Exercise objective
Skip the pictures and repeat each line of the data exactly.

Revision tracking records
▼▼▼

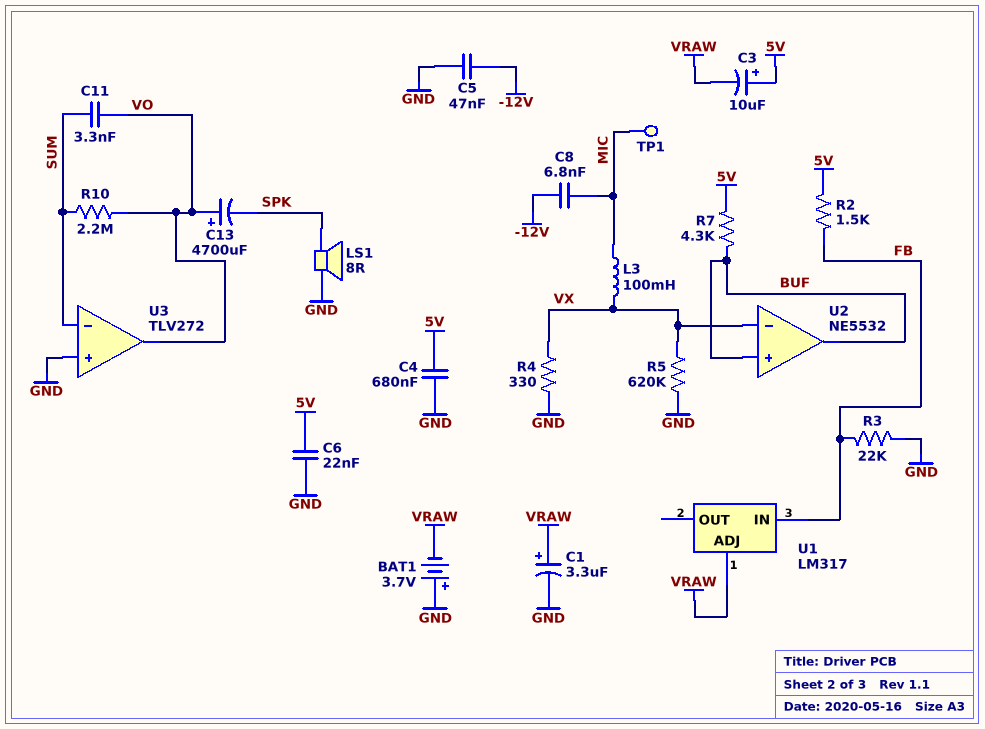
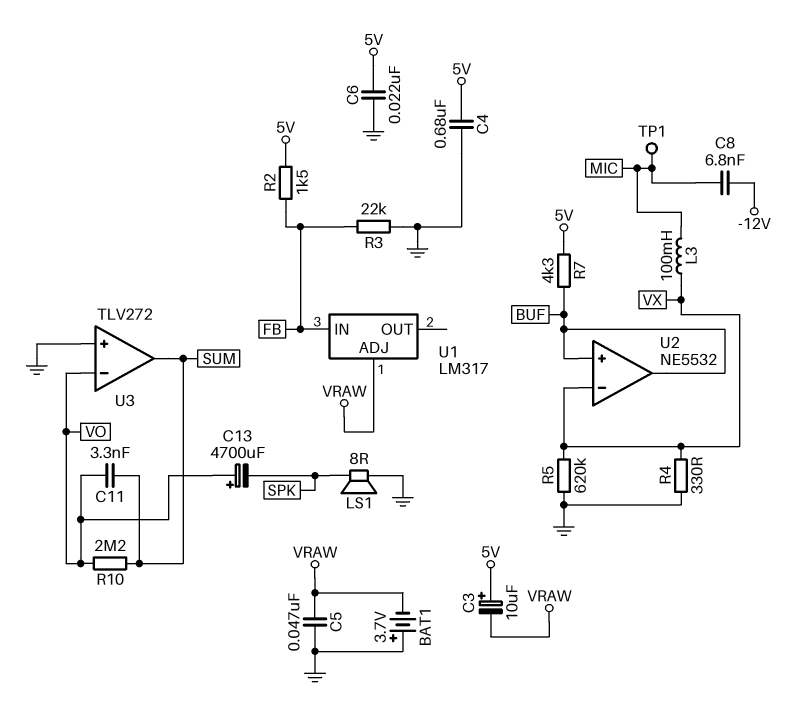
C1: 3.3uF (plus VRAW, minus GND) -> none
C5: 47nF (-12V, GND) -> 47nF (GND, VRAW)
U3 pin in-: SUM -> VO
U3 pin out: VO -> SUM

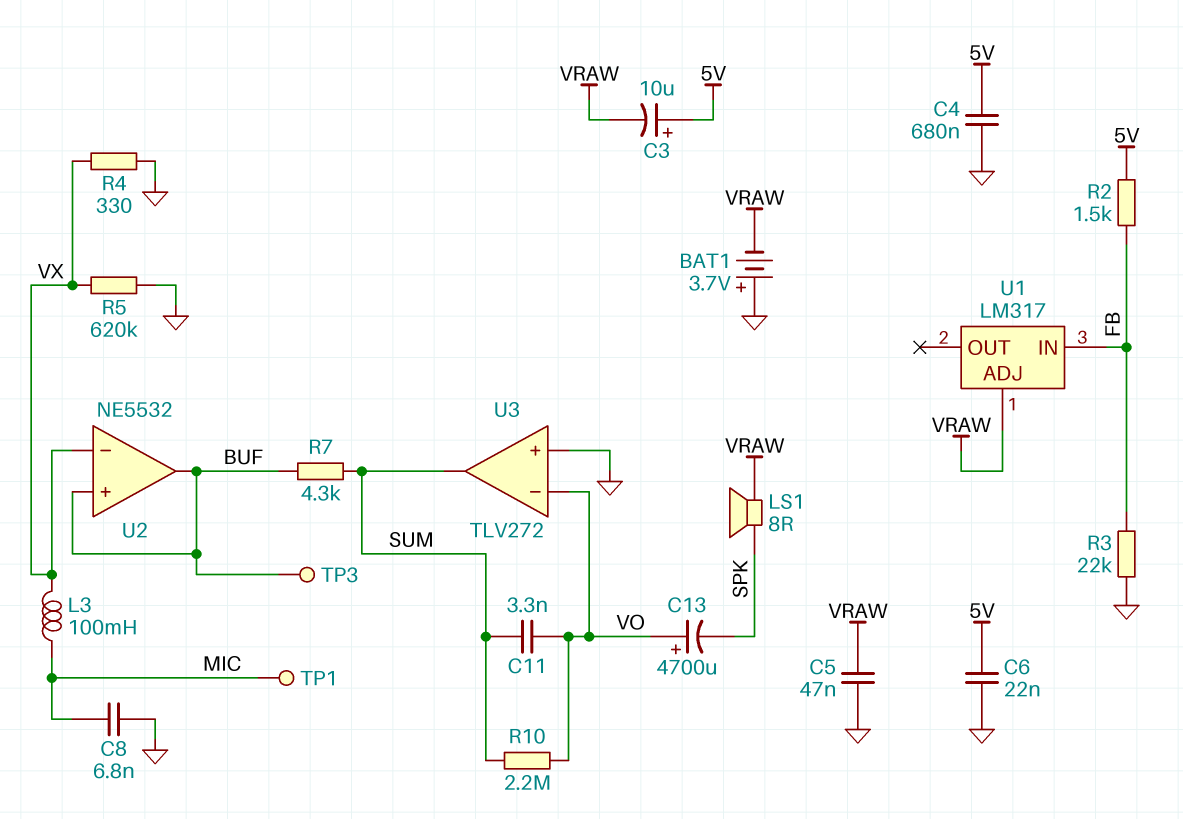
C8: 6.8nF (-12V, MIC) -> 6.8nF (GND, MIC)
LS1: speaker 8R (GND, SPK) -> speaker 8R (SPK, VRAW)
R7: 4.3k (5V, BUF) -> 4.3k (BUF, SUM)
TP3: none -> test point (BUF)

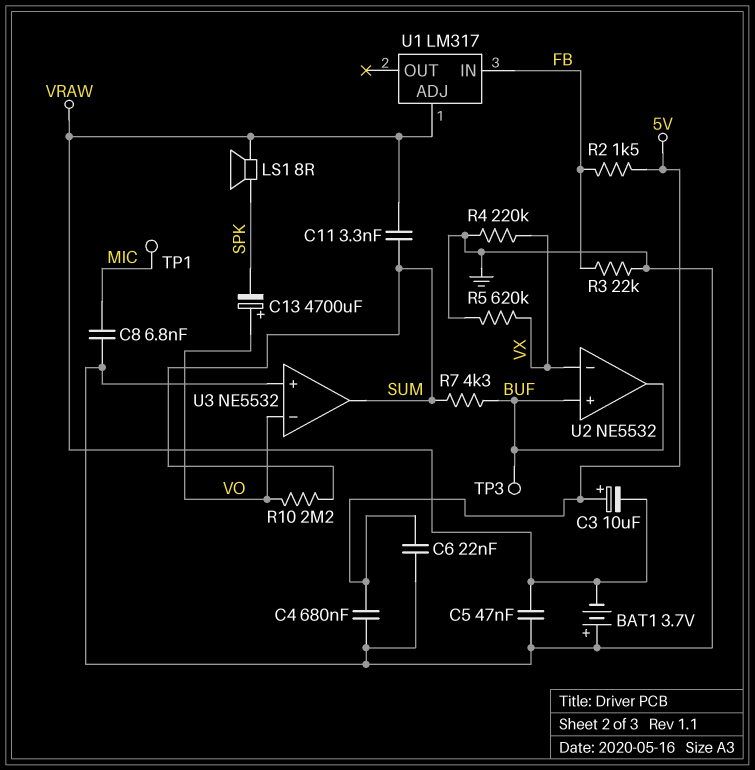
C11: 3.3nF (SUM, VO) -> 3.3nF (SUM, VRAW)
L3: 100mH (MIC, VX) -> none
R4: 330 (GND, VX) -> 220k (GND, VX)
U3: TLV272 -> NE5532

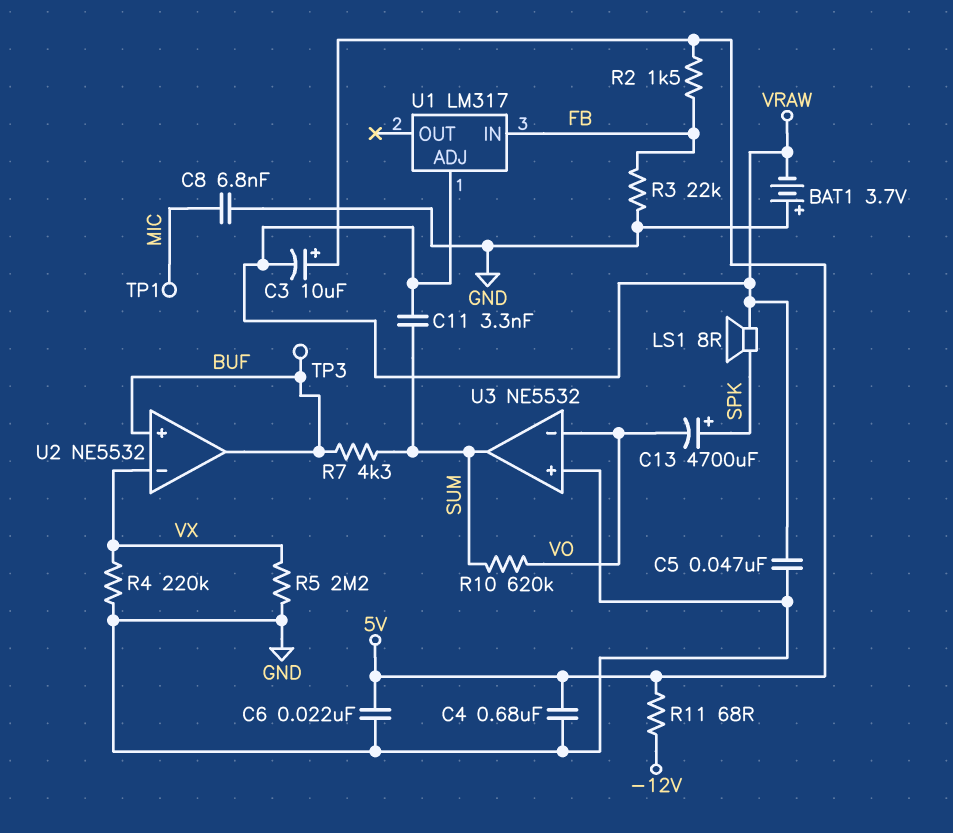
C13: 4700uF (plus VO, minus SPK) -> 4700uF (plus SPK, minus VO)
R5: 620k (GND, VX) -> 2.2M (GND, VX)
R10: 2.2M (SUM, VO) -> 620k (SUM, VO)
R11: none -> 68 (-12V, 5V)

▲▲▲

Written answer
C1: 3.3uF (plus VRAW, minus GND) -> none
C5: 47nF (-12V, GND) -> 47nF (GND, VRAW)
U3 pin in-: SUM -> VO
U3 pin out: VO -> SUM

C8: 6.8nF (-12V, MIC) -> 6.8nF (GND, MIC)
LS1: speaker 8R (GND, SPK) -> speaker 8R (SPK, VRAW)
R7: 4.3k (5V, BUF) -> 4.3k (BUF, SUM)
TP3: none -> test point (BUF)

C11: 3.3nF (SUM, VO) -> 3.3nF (SUM, VRAW)
L3: 100mH (MIC, VX) -> none
R4: 330 (GND, VX) -> 220k (GND, VX)
U3: TLV272 -> NE5532

C13: 4700uF (plus VO, minus SPK) -> 4700uF (plus SPK, minus VO)
R5: 620k (GND, VX) -> 2.2M (GND, VX)
R10: 2.2M (SUM, VO) -> 620k (SUM, VO)
R11: none -> 68 (-12V, 5V)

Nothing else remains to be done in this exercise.